§ TASK TO CARRY OUT: Repeat word for word the line with "shelving: (760, 1755) -> (999, 311), moved" and every line after it until the records below run out.

Object modification listings
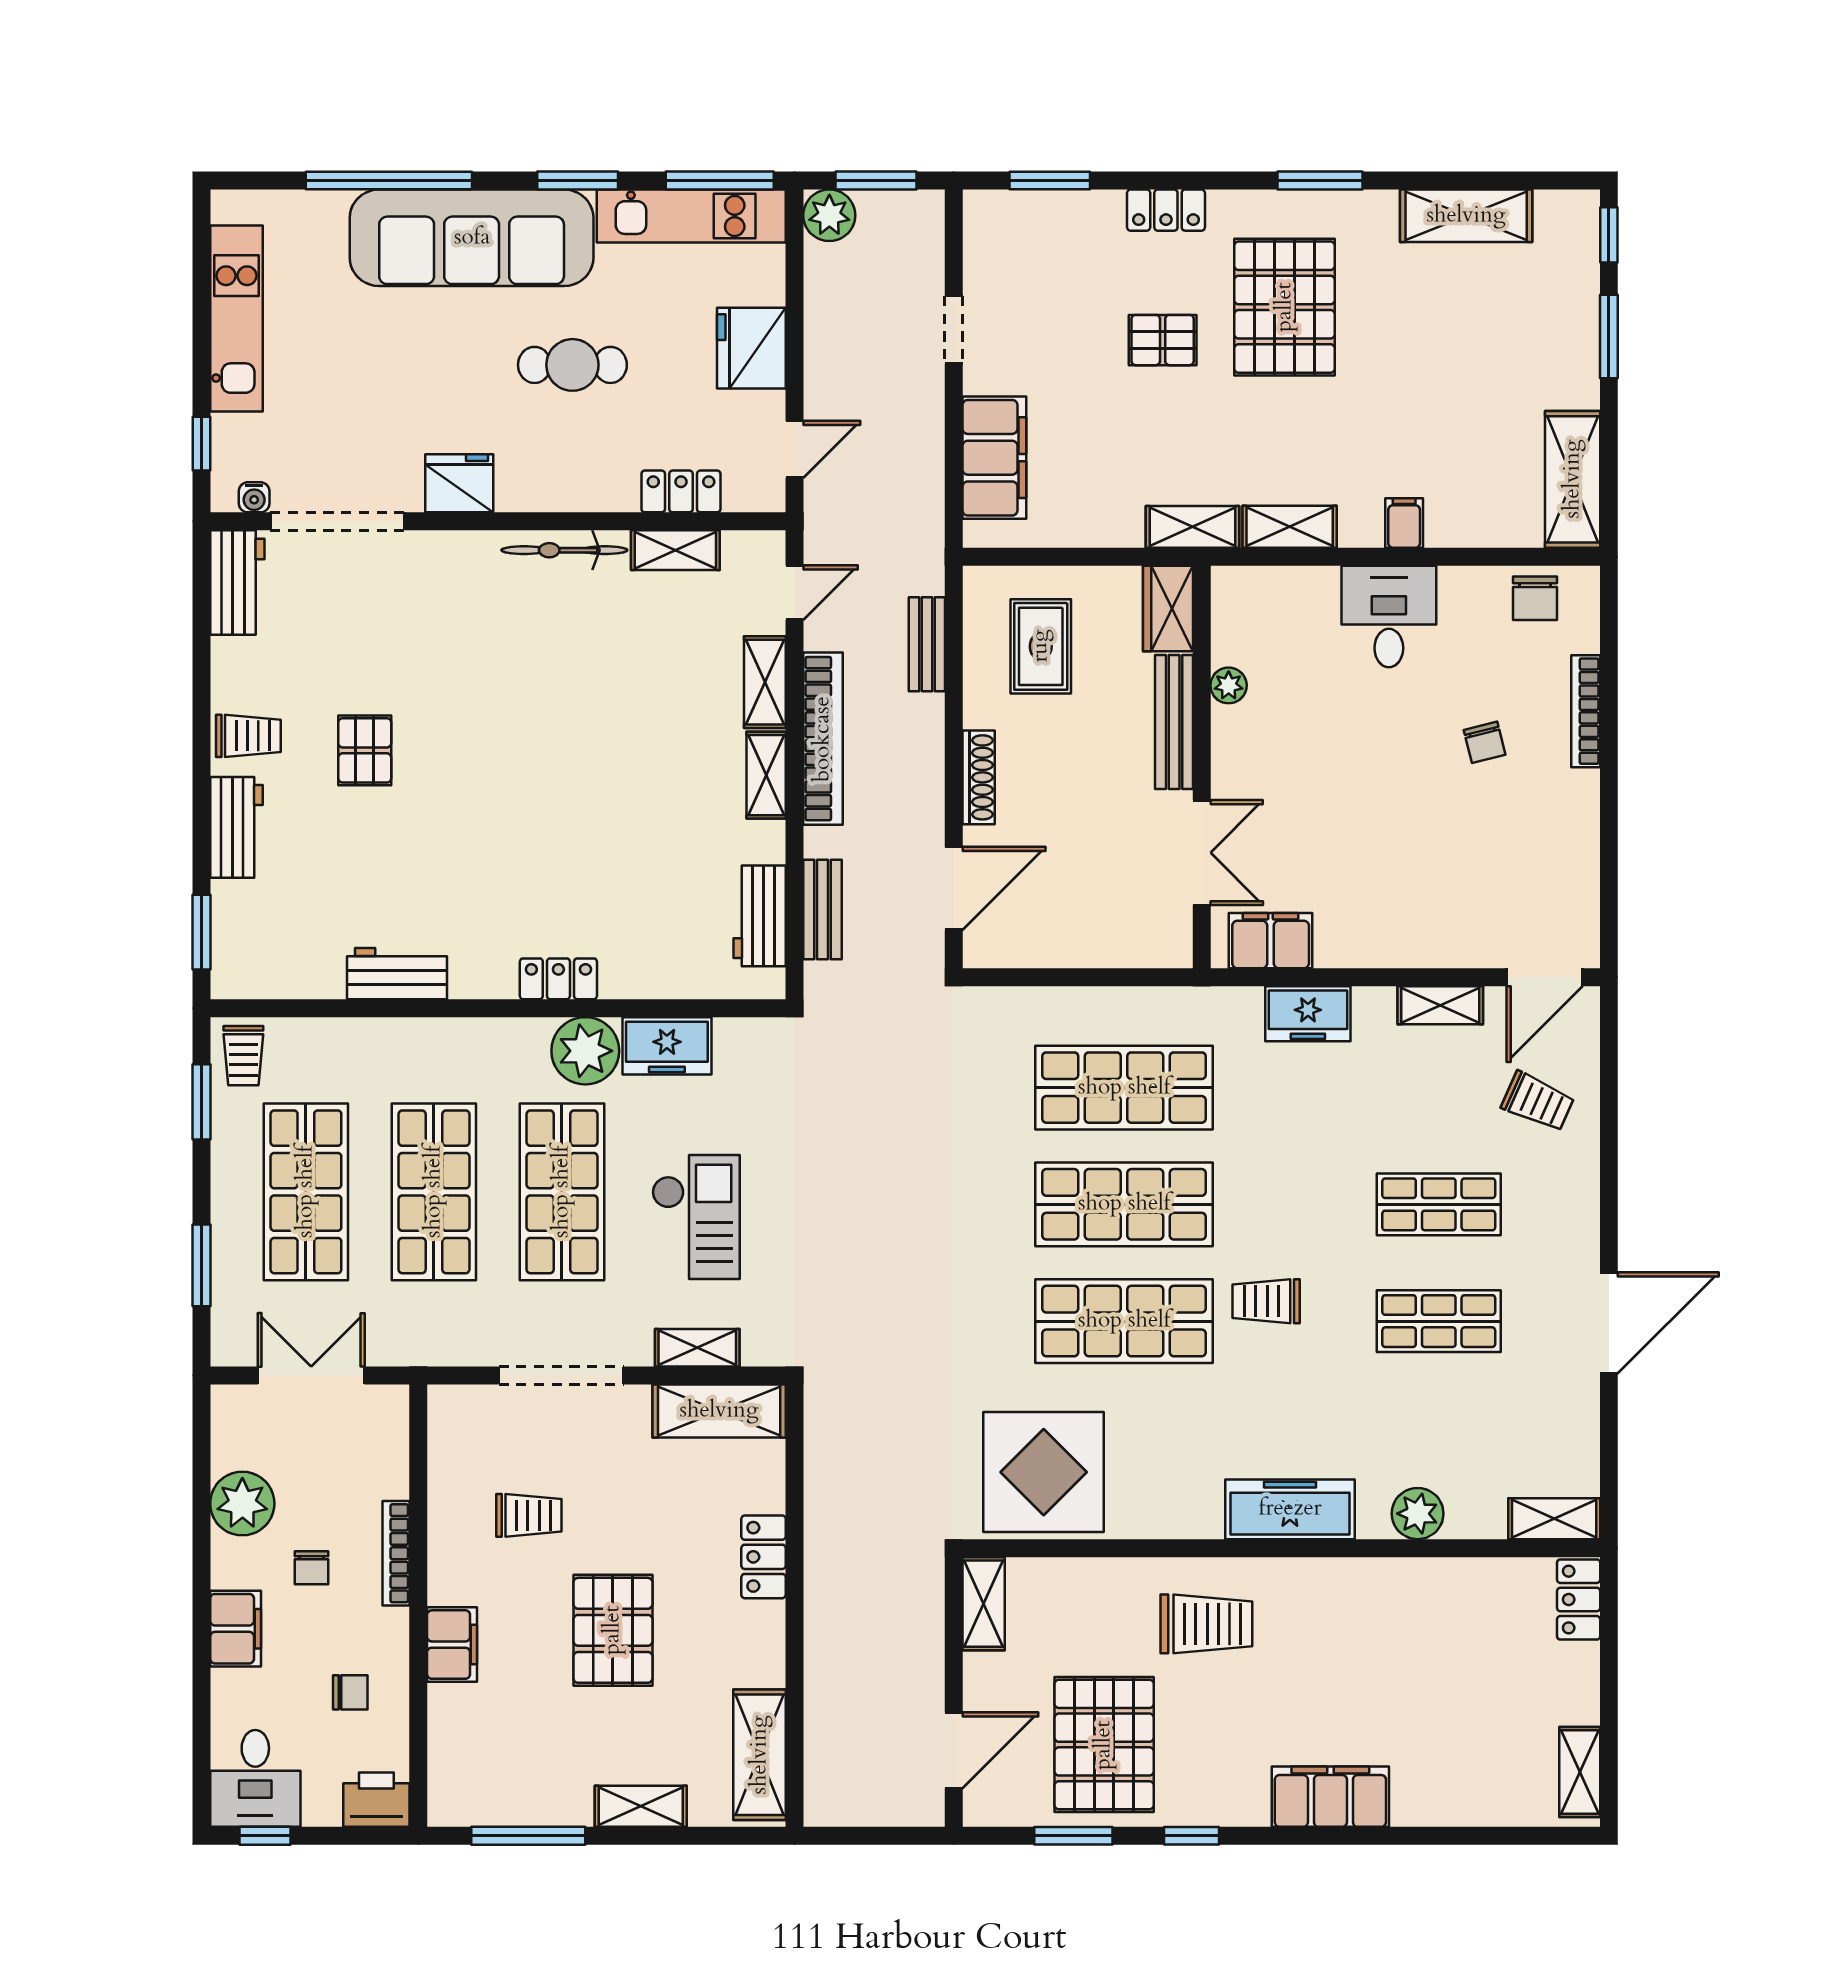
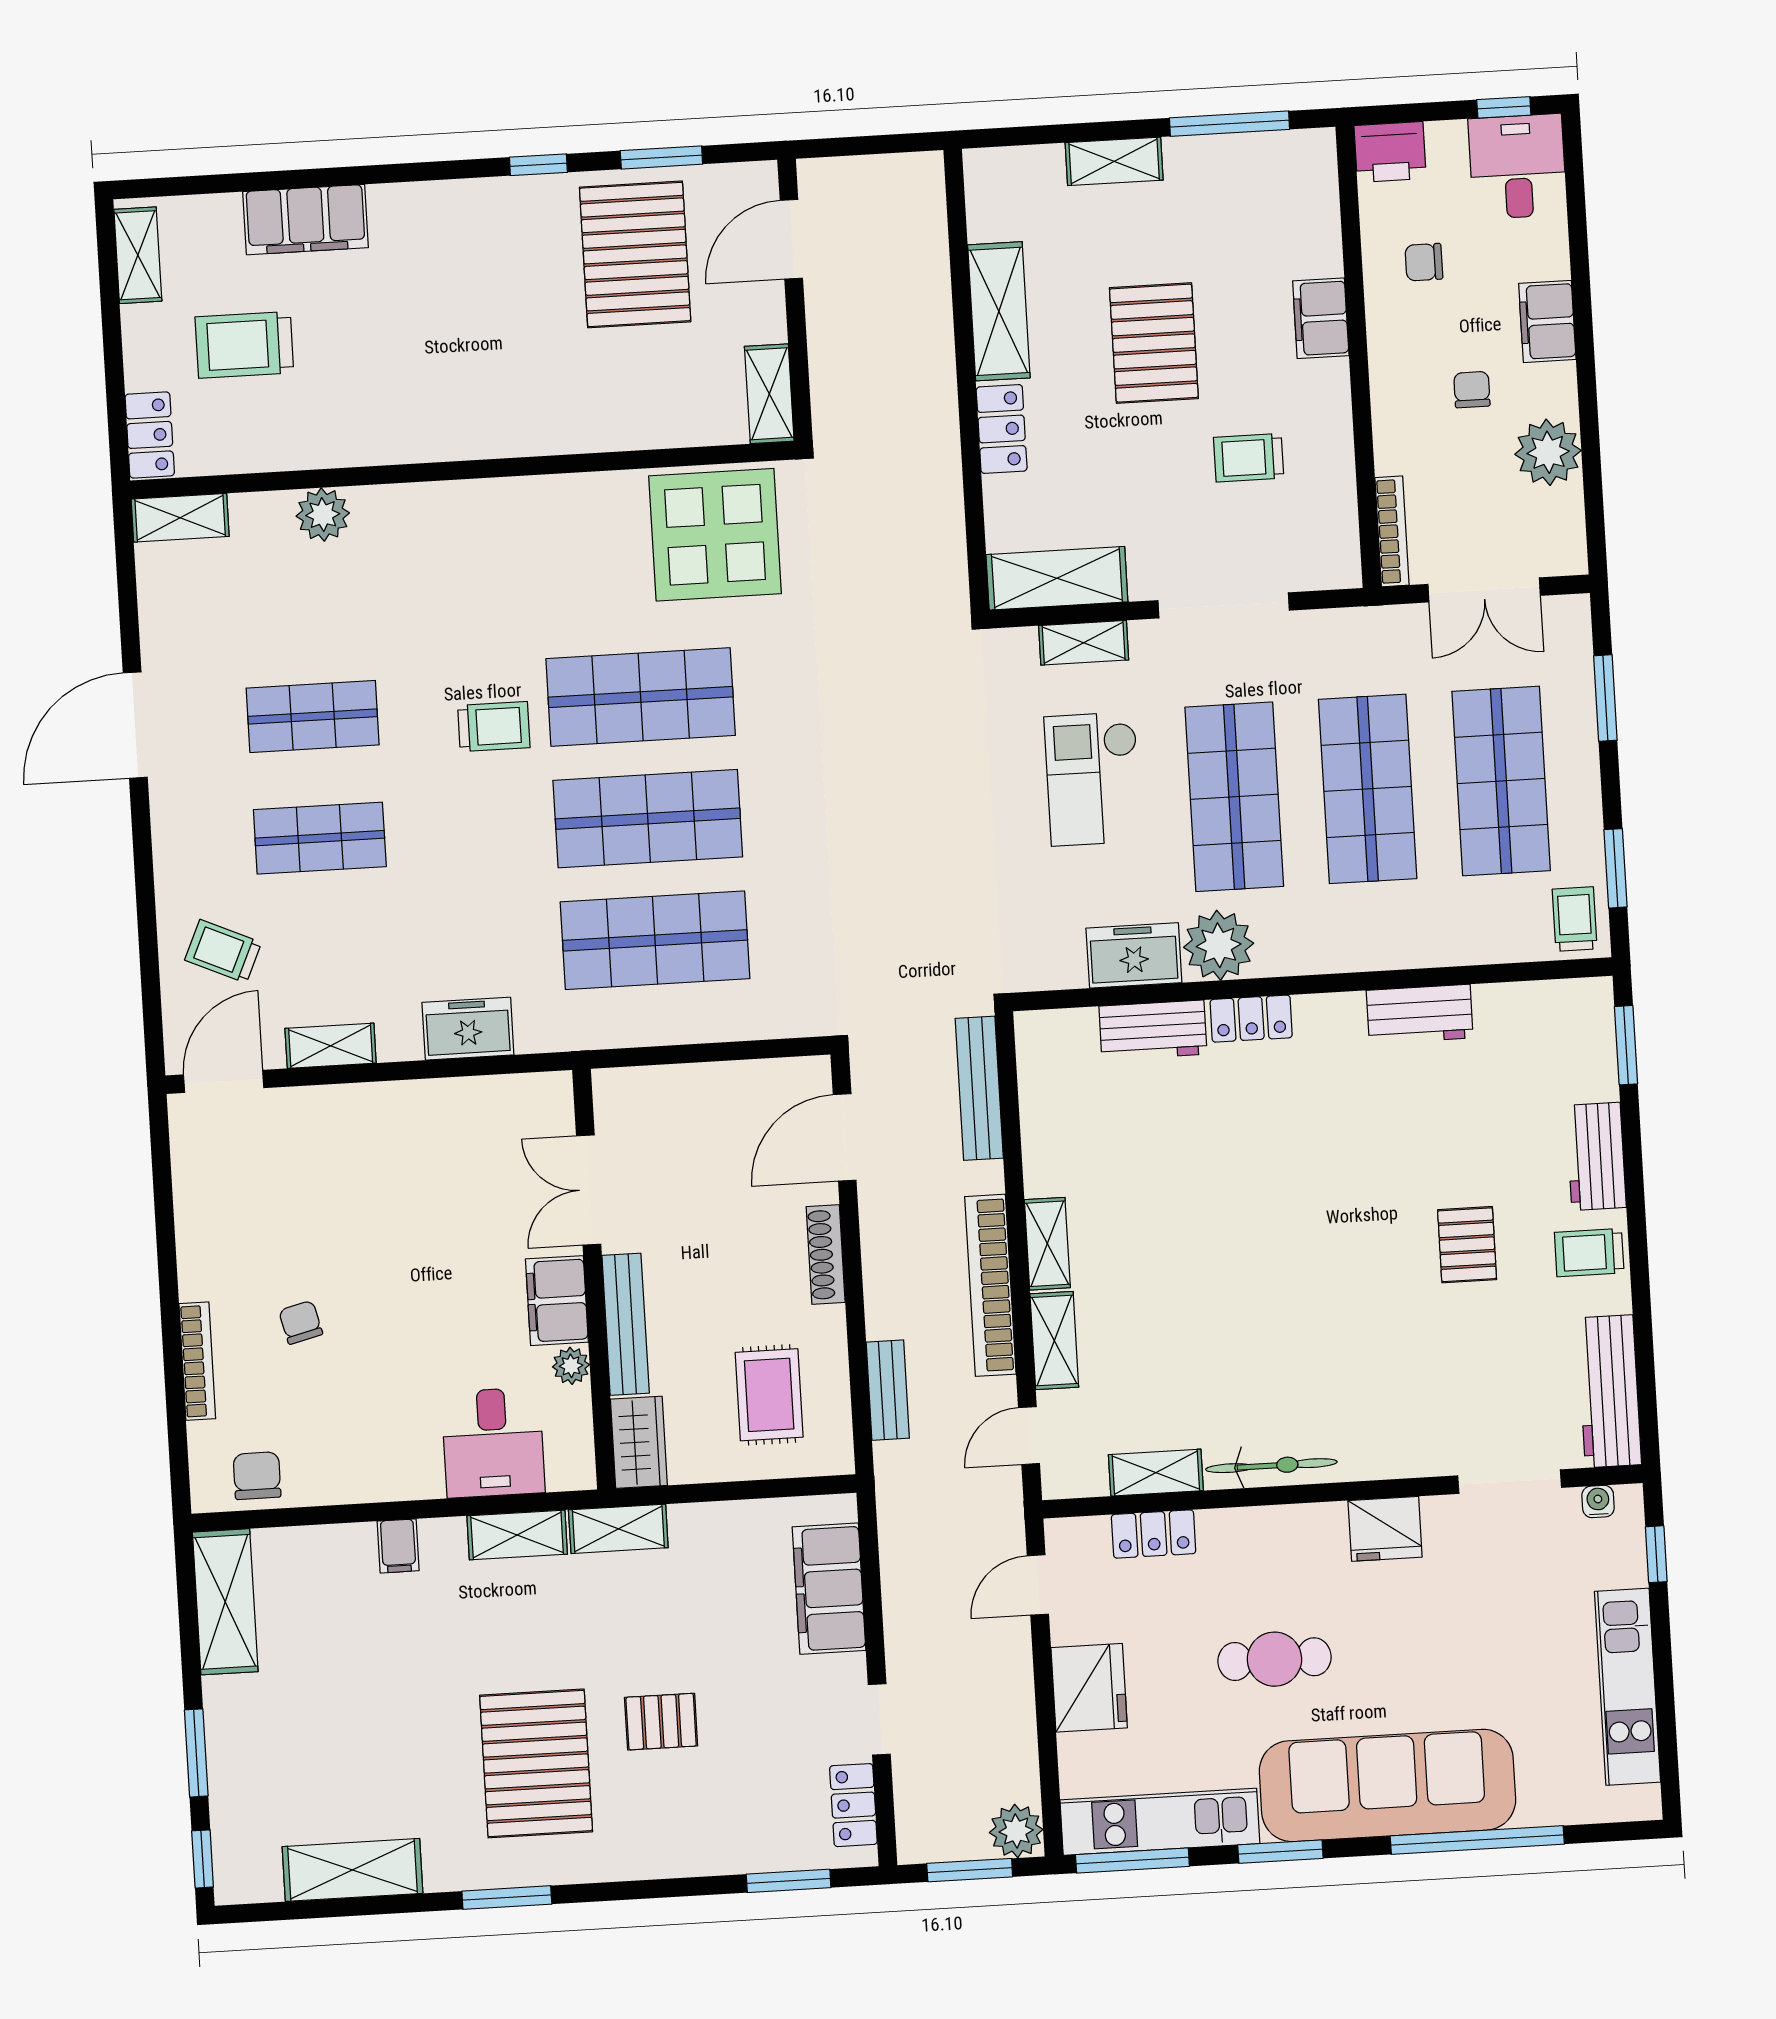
locker: (1166, 210) -> (853, 1805), moved, turned -90
doorway: (338, 521) -> (1510, 1482), width x0.73
workbench: (237, 583) -> (1609, 1391), width x1.38
desk: (1389, 617) -> (493, 1442), moved
bench: (822, 910) -> (979, 1088), width x1.36
workbench: (760, 916) -> (1153, 1030), moved, turned 90
filing cabinet: (1271, 941) -> (557, 1301), moved, turned 90
freezer: (1290, 1509) -> (456, 511), removed
bookcase: (396, 1553) -> (1392, 531), moved
trolley: (1206, 1624) -> (244, 345), moved
shelving: (760, 1755) -> (999, 311), moved
filing cabinet: (1330, 1797) -> (306, 220), moved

§ EXERCISE OUTPUT:
shelving: (760, 1755) -> (999, 311), moved
filing cabinet: (1330, 1797) -> (306, 220), moved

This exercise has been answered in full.